TASK DESCRIPTION -
Return, with both end lines included, exactly what the data below holds from the line with "none -> blue brick G1 level 1" through the line with "none -> green brick G1 level 1", though not the pictures.

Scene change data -
⟨

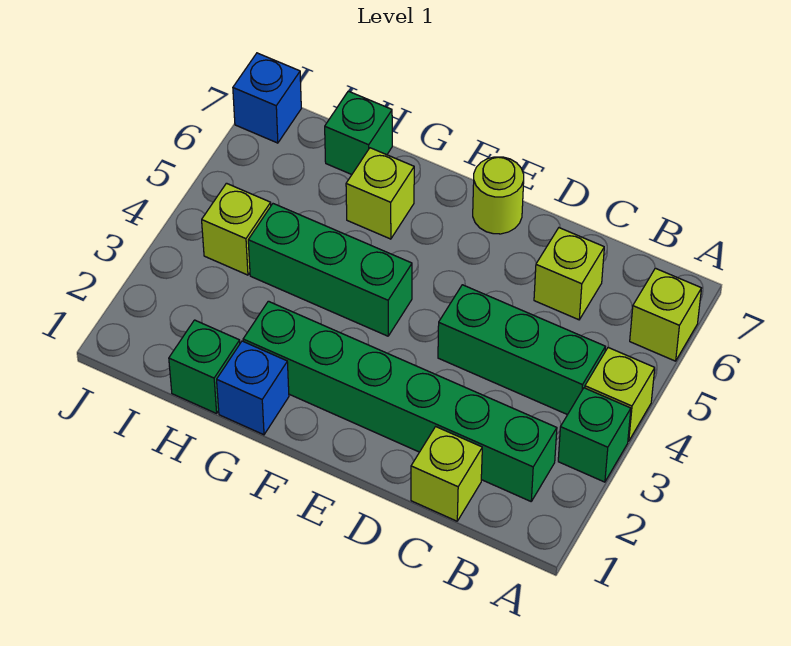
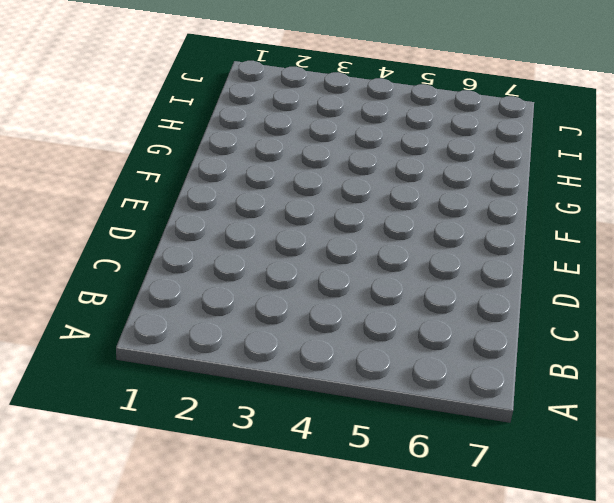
none -> green brick A3 level 1
none -> lime brick A4 level 1
none -> lime brick A6 level 1

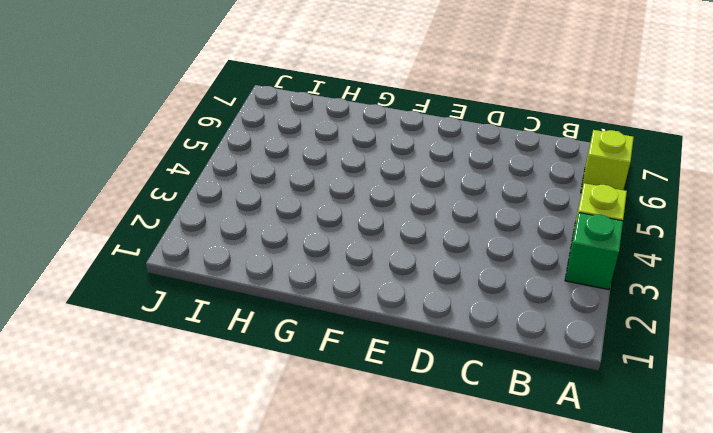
none -> green brick B2:G2 level 1
none -> green brick B4:D4 level 1
none -> lime brick C1 level 1

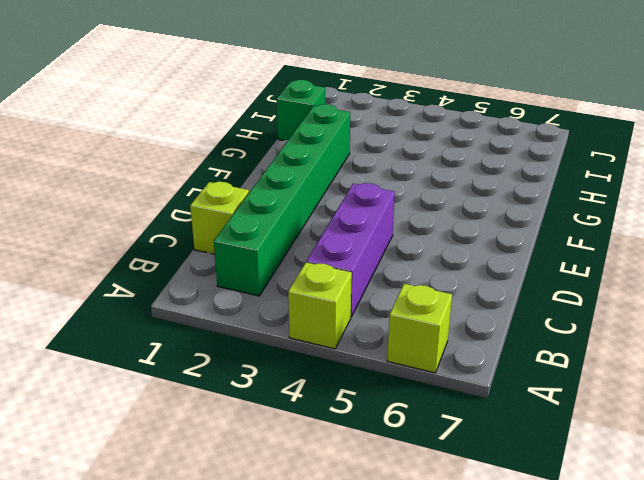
purple brick B4:D4 level 1 -> green brick B4:D4 level 1
none -> green brick A3 level 1
none -> lime brick C6 level 1
none -> lime round brick E7 level 1

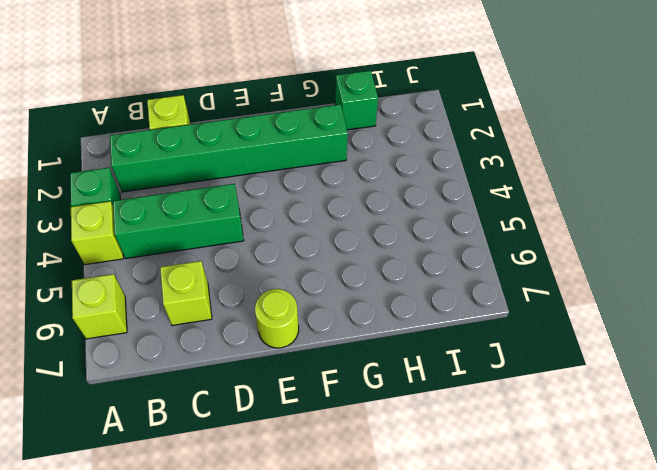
none -> green brick F4:H4 level 1
none -> blue brick G1 level 1
none -> lime brick G6 level 1

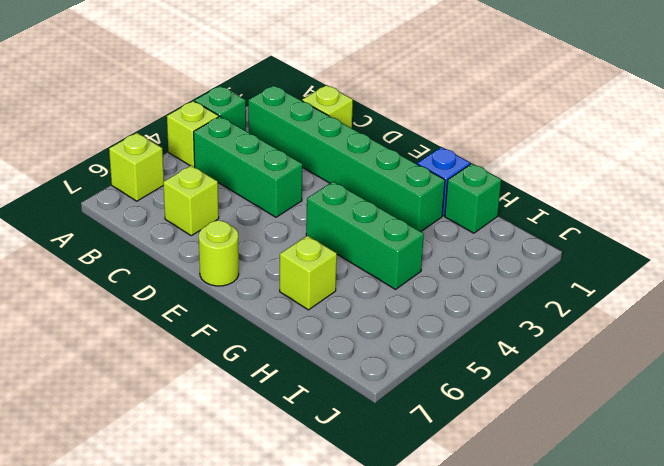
none -> green brick H7 level 1
none -> lime brick I4 level 1
none -> blue brick J7 level 1

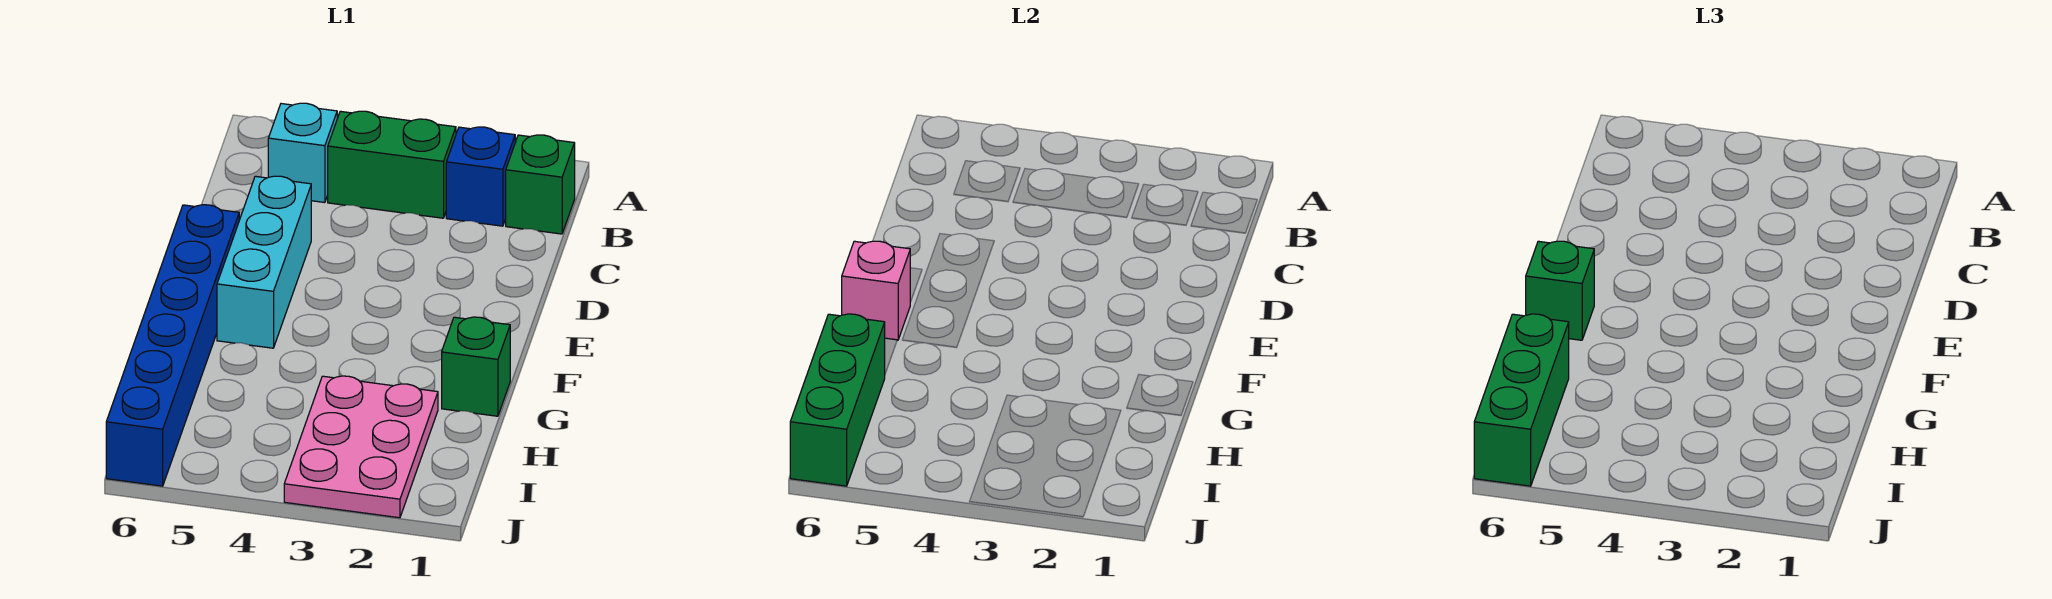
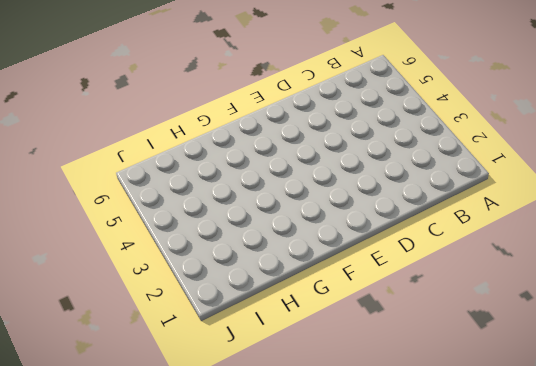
none -> green brick B1 level 1
none -> blue brick B2 level 1
none -> green brick B3:B4 level 1

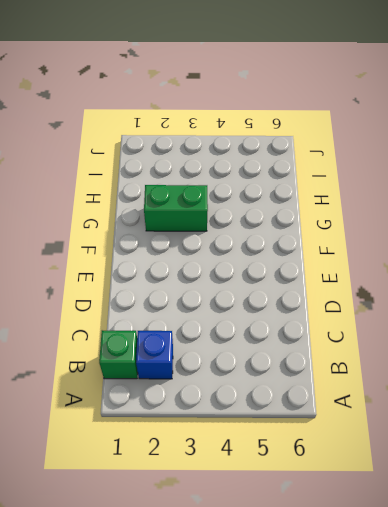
green brick G2:G3 level 1 -> green brick B3:B4 level 1
none -> cyan brick B5 level 1
none -> cyan brick D5:F5 level 1
none -> blue brick E6:J6 level 1

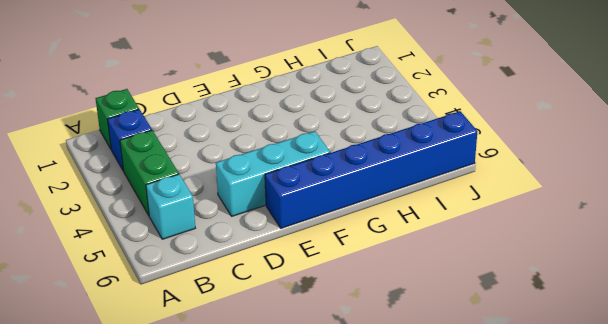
none -> green brick G1 level 1
none -> pink plate H2:J3 level 1
none -> pink brick F6 level 2

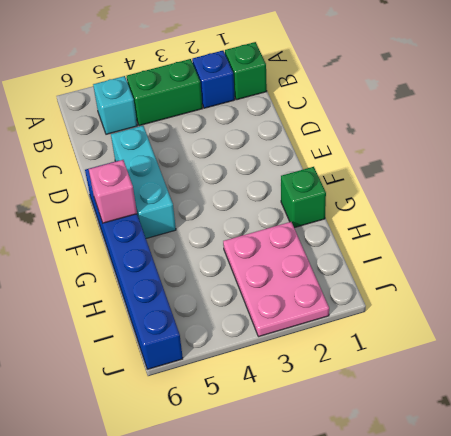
none -> green brick H6:J6 level 2
none -> green brick F6 level 3
none -> green brick H6:J6 level 3

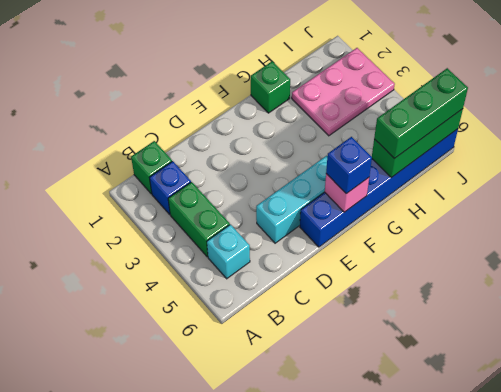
blue brick F6 level 3 -> green brick F6 level 3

⟩

ANSWER BOX -
none -> blue brick G1 level 1
none -> lime brick G6 level 1

none -> green brick H7 level 1
none -> lime brick I4 level 1
none -> blue brick J7 level 1

none -> green brick B1 level 1
none -> blue brick B2 level 1
none -> green brick B3:B4 level 1

green brick G2:G3 level 1 -> green brick B3:B4 level 1
none -> cyan brick B5 level 1
none -> cyan brick D5:F5 level 1
none -> blue brick E6:J6 level 1

none -> green brick G1 level 1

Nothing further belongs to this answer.